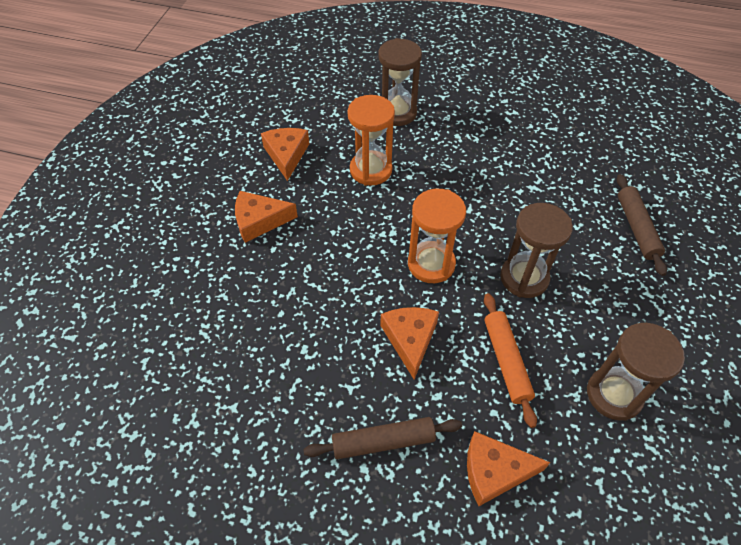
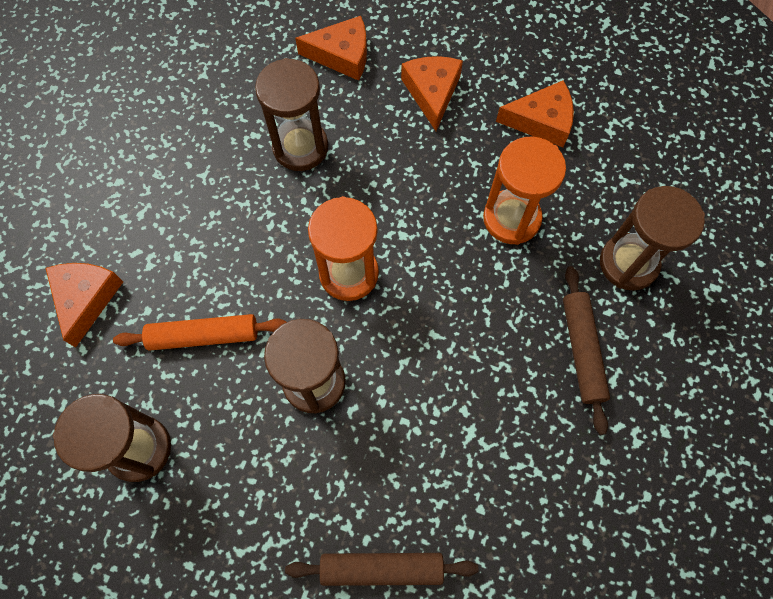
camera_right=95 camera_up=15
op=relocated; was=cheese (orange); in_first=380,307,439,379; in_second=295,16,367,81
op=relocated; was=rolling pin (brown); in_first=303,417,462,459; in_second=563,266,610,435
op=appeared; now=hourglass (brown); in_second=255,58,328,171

* * *

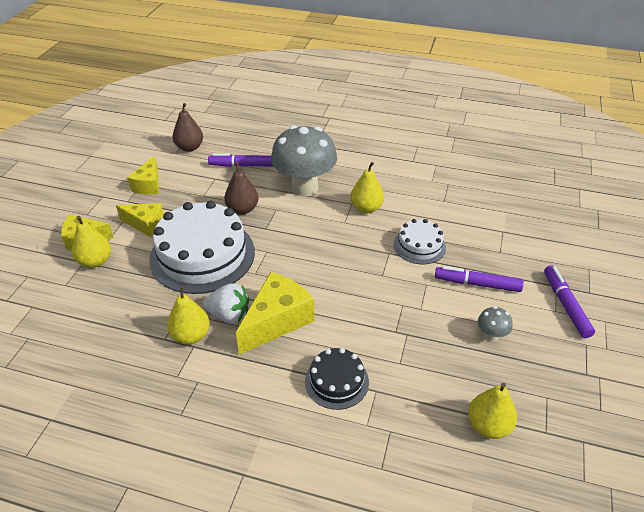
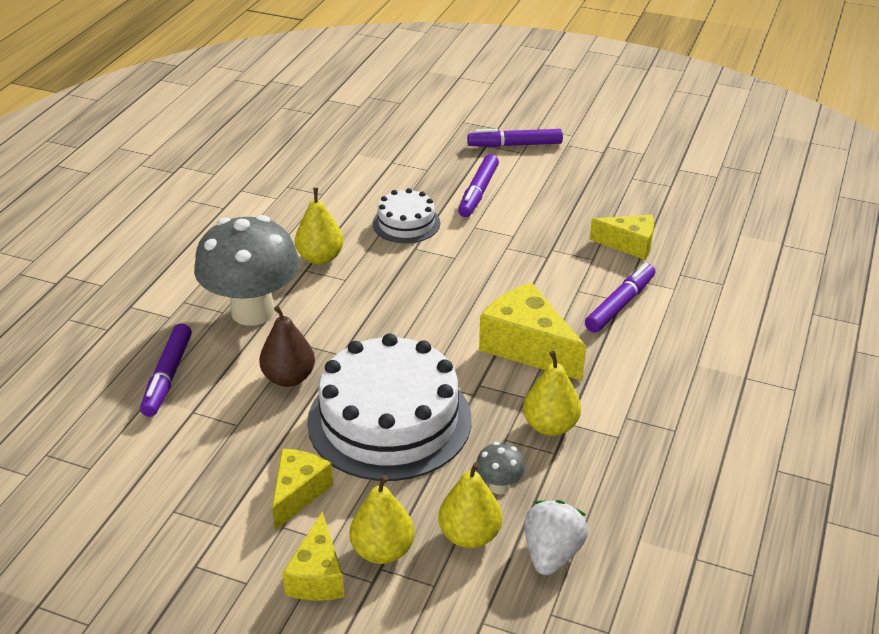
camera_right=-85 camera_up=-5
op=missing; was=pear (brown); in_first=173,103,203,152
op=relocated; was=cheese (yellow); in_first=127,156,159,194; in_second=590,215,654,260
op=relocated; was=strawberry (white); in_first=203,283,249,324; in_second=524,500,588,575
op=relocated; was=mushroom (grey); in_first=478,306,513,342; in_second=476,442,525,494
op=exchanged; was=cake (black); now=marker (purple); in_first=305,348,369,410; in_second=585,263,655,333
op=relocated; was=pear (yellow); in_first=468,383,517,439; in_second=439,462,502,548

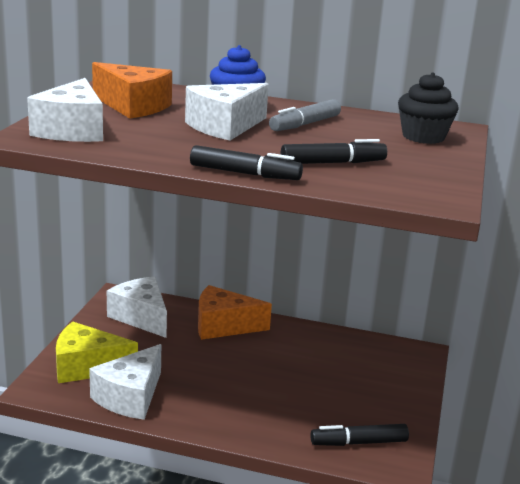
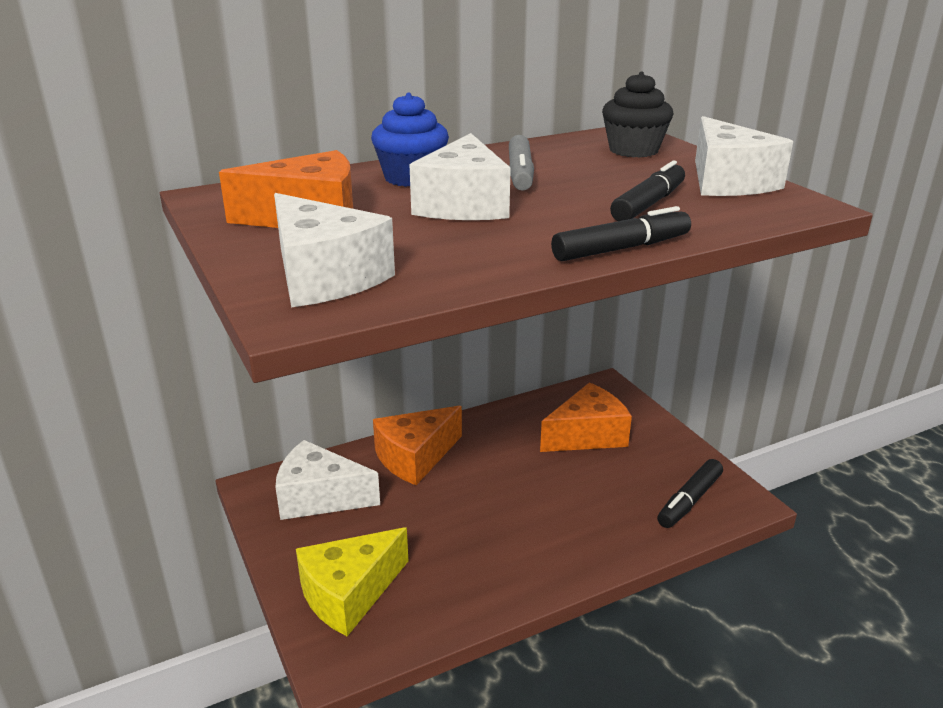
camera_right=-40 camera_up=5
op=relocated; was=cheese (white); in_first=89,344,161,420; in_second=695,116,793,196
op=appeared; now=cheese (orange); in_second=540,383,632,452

==

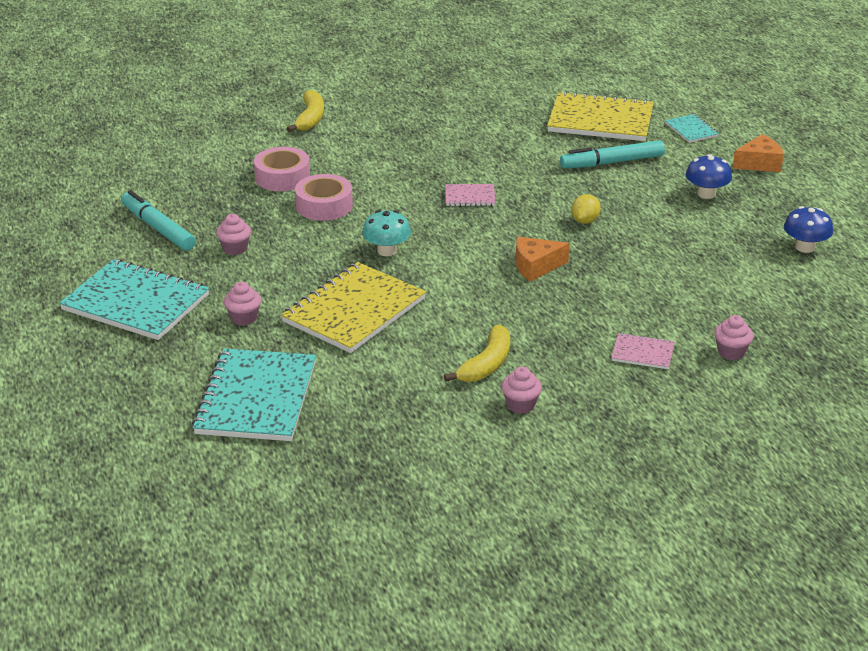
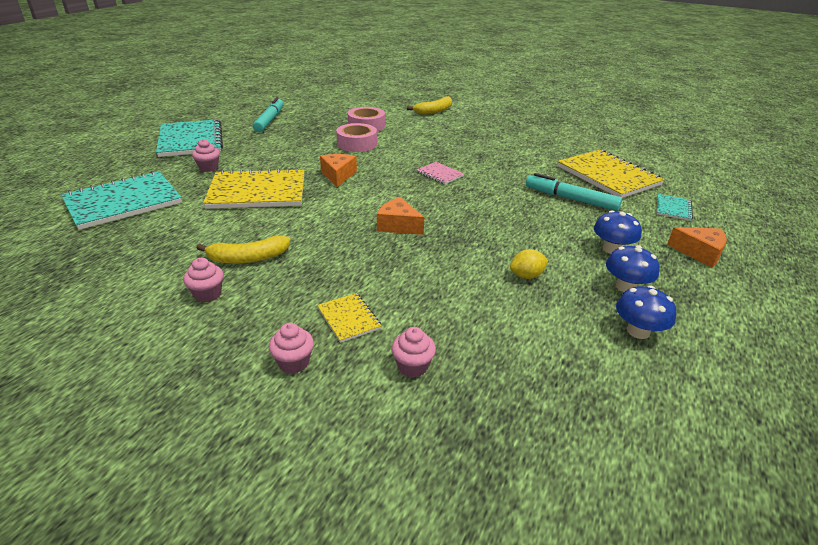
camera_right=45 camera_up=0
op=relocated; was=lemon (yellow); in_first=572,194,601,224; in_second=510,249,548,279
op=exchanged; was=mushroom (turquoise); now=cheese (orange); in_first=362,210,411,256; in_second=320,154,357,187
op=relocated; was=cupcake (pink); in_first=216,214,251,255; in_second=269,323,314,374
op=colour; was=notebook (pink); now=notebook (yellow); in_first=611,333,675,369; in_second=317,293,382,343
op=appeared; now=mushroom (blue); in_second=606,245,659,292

> **Activity**
Extract from the records above the lines from the one containing "camera_right=95 camera_up=15" to the one containing "op=appeared; now=hourglass (brown);", both lines included, exactly as they appear and with nothing else.

> **Result below**
camera_right=95 camera_up=15
op=relocated; was=cheese (orange); in_first=380,307,439,379; in_second=295,16,367,81
op=relocated; was=rolling pin (brown); in_first=303,417,462,459; in_second=563,266,610,435
op=appeared; now=hourglass (brown); in_second=255,58,328,171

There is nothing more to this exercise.